(Extracted data)

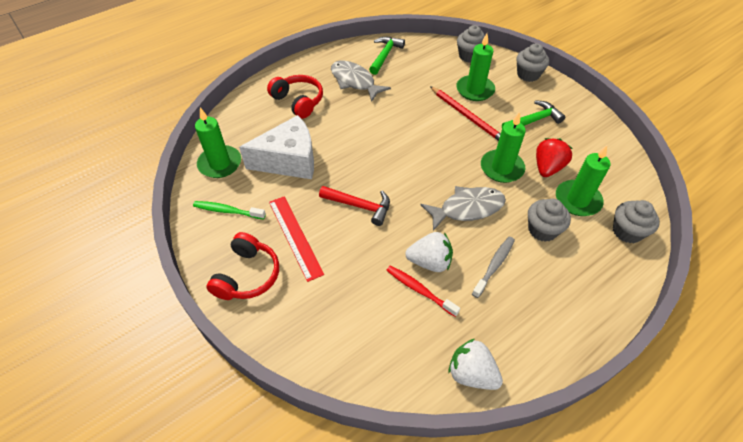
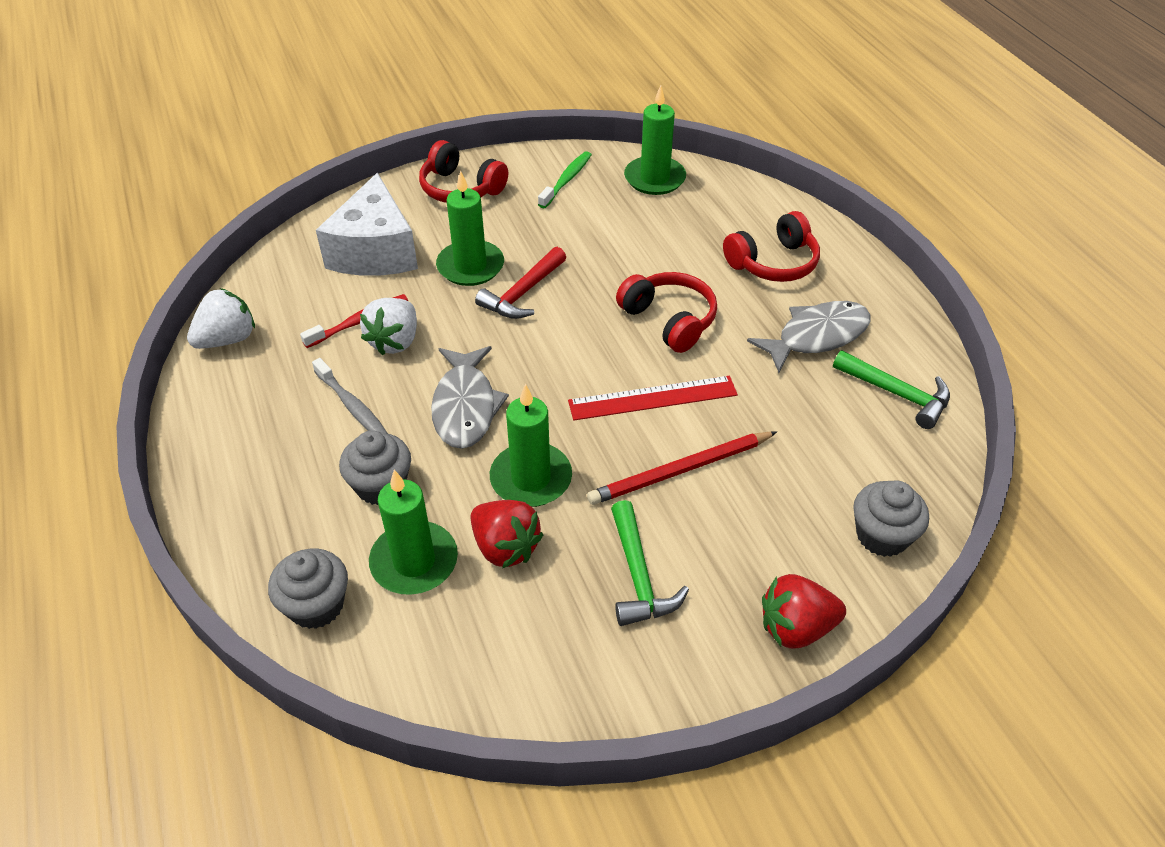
camera: 105 degrees right, 5 degrees down
(289, 161) = (638, 239): white cheese -> white cheese (375, 251)
(295, 237) = (498, 229): red ruler -> red ruler (652, 398)
(361, 135) = (669, 320): none -> red headphones
(475, 90) = (758, 508): green candle -> green candle (470, 266)
(528, 74) = (796, 628): grey cupcake -> red strawberry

(End Extracted data)

• Task to carry out:
Transcribe only the trailing portion of the entries above: the line that contains "(295, 237) = (498, 229): red" and each line after it.

• Written response:
(295, 237) = (498, 229): red ruler -> red ruler (652, 398)
(361, 135) = (669, 320): none -> red headphones
(475, 90) = (758, 508): green candle -> green candle (470, 266)
(528, 74) = (796, 628): grey cupcake -> red strawberry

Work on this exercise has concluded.